Pictures found in the material must be left out, and every line returned as written.
***** INFORMATION SHOWN
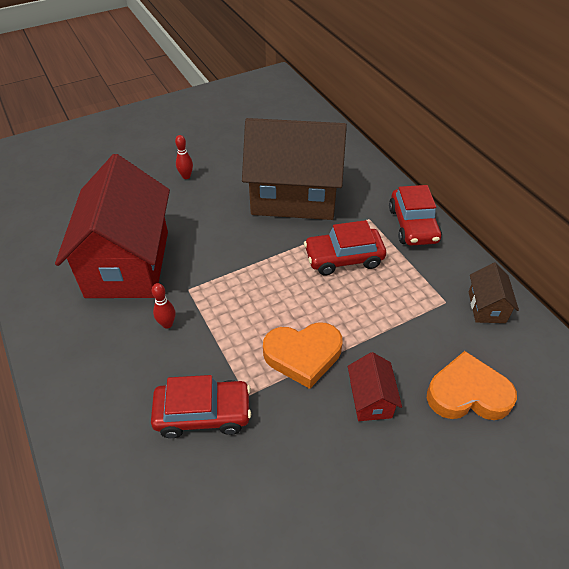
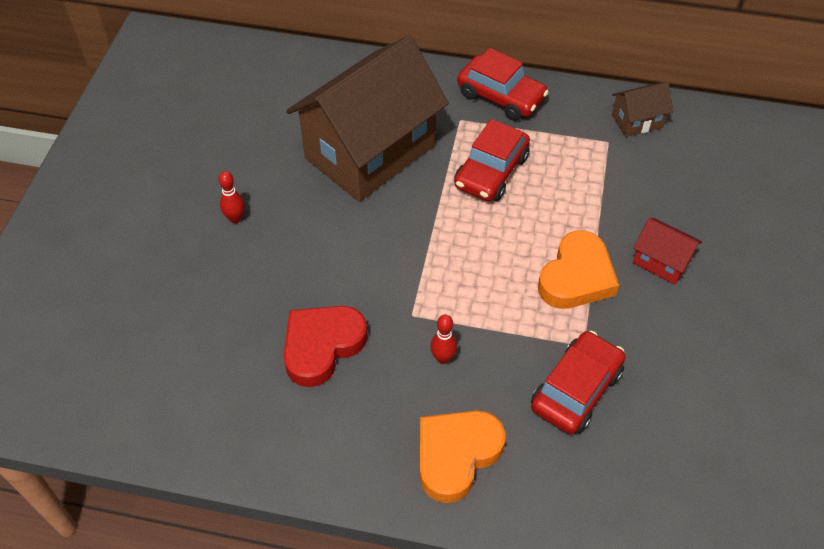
camera: 50 degrees left, 5 degrees up
(128, 263) = (322, 346): red house -> red heart
(467, 393) = (707, 197): orange heart -> orange heart (456, 455)
(486, 307) = (637, 121): brown house -> brown house turned 60 degrees counterclockwise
**********
### RESPONSE FOR THIS EXERCISE
camera: 50 degrees left, 5 degrees up
(128, 263) = (322, 346): red house -> red heart
(467, 393) = (707, 197): orange heart -> orange heart (456, 455)
(486, 307) = (637, 121): brown house -> brown house turned 60 degrees counterclockwise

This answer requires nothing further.